Action item -
Filter the lines below, copying only those with the string "purple".

::: Data excerpts

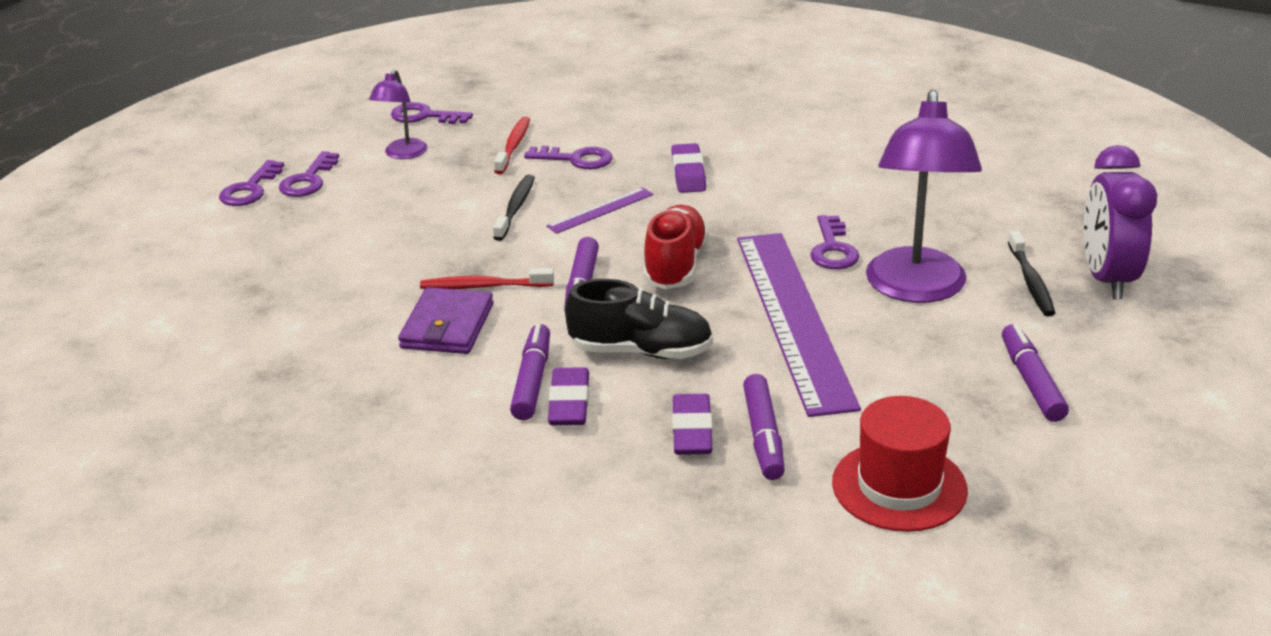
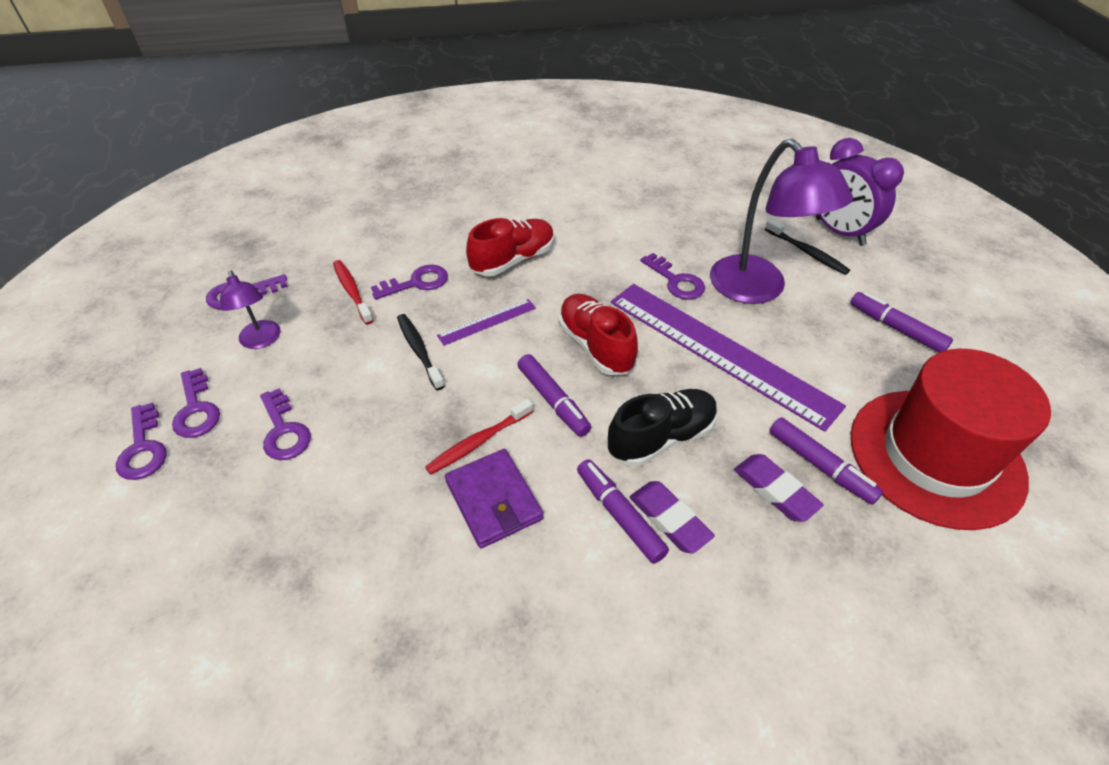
camera: 40 degrees left, 15 degrees up
(351, 218) = (284, 431): none -> purple key
(600, 210) = (487, 322): purple ruler -> purple ruler turned 45 degrees clockwise
(688, 173) = (513, 260): purple eraser -> red shoe
(899, 486) = (935, 456): red hat -> red hat, size x1.61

::::::

Output of the exercise -
(351, 218) = (284, 431): none -> purple key
(600, 210) = (487, 322): purple ruler -> purple ruler turned 45 degrees clockwise
(688, 173) = (513, 260): purple eraser -> red shoe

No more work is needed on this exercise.